PROMPT: Instruction for the data below: set down exactly the lines from the line with "IC125: XNOR (in" to the line with "R4: 200k (IC1/MCLR, VA) -> none", inclusive, and no others.

** EXERCISE MATERIAL follows **

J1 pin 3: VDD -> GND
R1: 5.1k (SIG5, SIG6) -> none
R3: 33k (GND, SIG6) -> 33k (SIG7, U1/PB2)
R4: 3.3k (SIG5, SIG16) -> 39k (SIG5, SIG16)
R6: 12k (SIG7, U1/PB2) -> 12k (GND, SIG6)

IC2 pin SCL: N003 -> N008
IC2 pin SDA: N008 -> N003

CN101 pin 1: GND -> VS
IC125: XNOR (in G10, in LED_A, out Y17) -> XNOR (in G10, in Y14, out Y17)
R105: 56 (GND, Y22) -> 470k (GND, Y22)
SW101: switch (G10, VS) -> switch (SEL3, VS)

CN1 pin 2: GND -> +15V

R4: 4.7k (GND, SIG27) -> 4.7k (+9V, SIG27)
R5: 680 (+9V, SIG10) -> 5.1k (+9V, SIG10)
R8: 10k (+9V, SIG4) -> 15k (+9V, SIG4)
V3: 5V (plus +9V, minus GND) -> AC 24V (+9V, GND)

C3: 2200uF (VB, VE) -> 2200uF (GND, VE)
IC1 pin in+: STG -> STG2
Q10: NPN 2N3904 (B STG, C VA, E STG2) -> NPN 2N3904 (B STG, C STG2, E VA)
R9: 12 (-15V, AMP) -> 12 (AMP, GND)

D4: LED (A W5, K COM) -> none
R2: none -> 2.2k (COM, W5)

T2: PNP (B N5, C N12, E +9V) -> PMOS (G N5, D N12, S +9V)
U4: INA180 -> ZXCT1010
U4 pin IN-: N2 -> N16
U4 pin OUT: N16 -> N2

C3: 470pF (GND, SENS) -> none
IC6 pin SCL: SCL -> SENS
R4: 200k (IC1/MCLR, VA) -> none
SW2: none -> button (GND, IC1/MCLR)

** End of EXERCISE MATERIAL **

EXERCISE RESULT:
IC125: XNOR (in G10, in LED_A, out Y17) -> XNOR (in G10, in Y14, out Y17)
R105: 56 (GND, Y22) -> 470k (GND, Y22)
SW101: switch (G10, VS) -> switch (SEL3, VS)

CN1 pin 2: GND -> +15V

R4: 4.7k (GND, SIG27) -> 4.7k (+9V, SIG27)
R5: 680 (+9V, SIG10) -> 5.1k (+9V, SIG10)
R8: 10k (+9V, SIG4) -> 15k (+9V, SIG4)
V3: 5V (plus +9V, minus GND) -> AC 24V (+9V, GND)

C3: 2200uF (VB, VE) -> 2200uF (GND, VE)
IC1 pin in+: STG -> STG2
Q10: NPN 2N3904 (B STG, C VA, E STG2) -> NPN 2N3904 (B STG, C STG2, E VA)
R9: 12 (-15V, AMP) -> 12 (AMP, GND)

D4: LED (A W5, K COM) -> none
R2: none -> 2.2k (COM, W5)

T2: PNP (B N5, C N12, E +9V) -> PMOS (G N5, D N12, S +9V)
U4: INA180 -> ZXCT1010
U4 pin IN-: N2 -> N16
U4 pin OUT: N16 -> N2

C3: 470pF (GND, SENS) -> none
IC6 pin SCL: SCL -> SENS
R4: 200k (IC1/MCLR, VA) -> none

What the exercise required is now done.